Brief
Going through the entries below, work out how many lines have the string "cyan" in them. Give the number and nothing more.

Available data
+===+

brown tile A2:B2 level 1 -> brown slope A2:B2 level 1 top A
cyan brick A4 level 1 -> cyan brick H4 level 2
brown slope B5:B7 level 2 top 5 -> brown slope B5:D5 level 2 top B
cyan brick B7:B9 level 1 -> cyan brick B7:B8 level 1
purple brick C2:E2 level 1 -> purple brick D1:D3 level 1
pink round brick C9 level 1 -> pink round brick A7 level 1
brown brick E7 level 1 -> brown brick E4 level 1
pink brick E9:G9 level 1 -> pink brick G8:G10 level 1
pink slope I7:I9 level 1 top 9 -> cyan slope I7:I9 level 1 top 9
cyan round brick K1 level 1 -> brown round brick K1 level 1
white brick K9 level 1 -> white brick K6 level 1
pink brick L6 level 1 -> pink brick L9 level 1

+===+

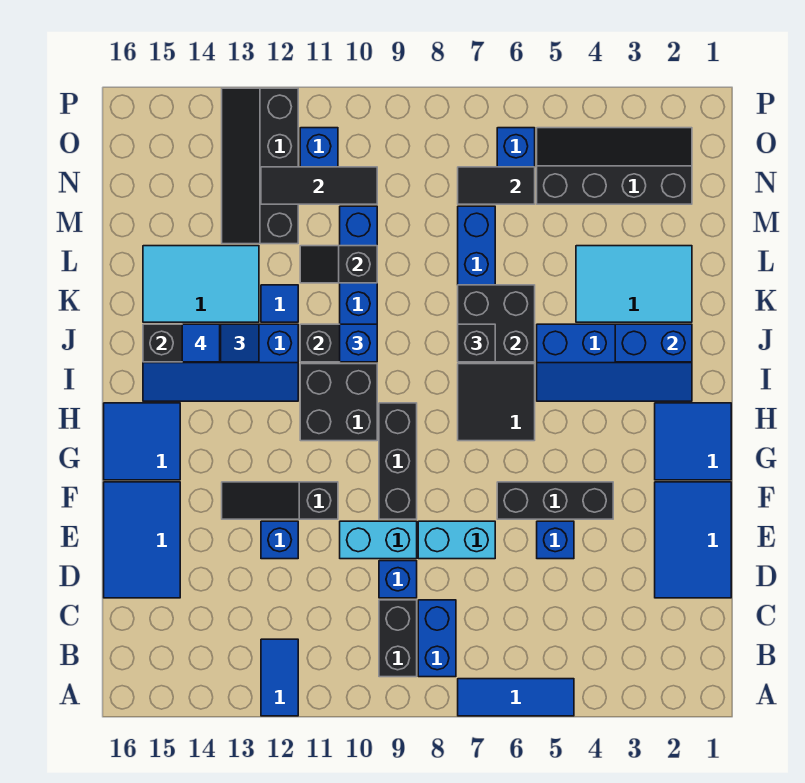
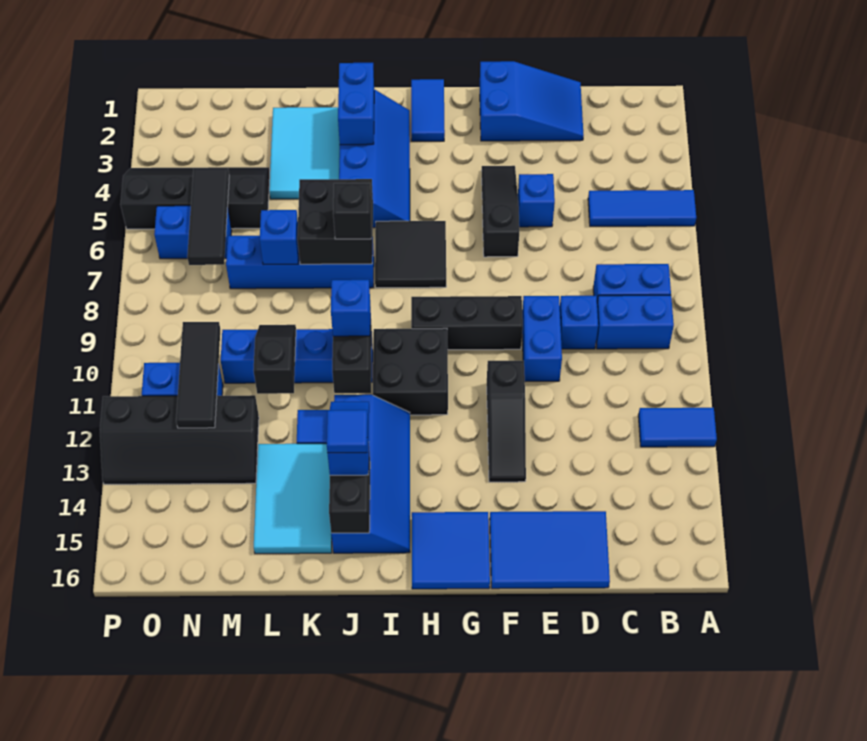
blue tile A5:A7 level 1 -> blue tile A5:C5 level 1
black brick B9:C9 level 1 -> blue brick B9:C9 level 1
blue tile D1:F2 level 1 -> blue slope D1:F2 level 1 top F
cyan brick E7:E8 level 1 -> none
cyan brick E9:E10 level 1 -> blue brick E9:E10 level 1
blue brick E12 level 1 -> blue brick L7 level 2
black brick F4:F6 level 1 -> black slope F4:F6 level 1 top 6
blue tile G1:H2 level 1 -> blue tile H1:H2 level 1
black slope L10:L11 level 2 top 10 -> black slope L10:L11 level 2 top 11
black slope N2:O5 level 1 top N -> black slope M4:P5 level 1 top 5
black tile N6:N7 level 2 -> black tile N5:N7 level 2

+===+

Result of this exercise
6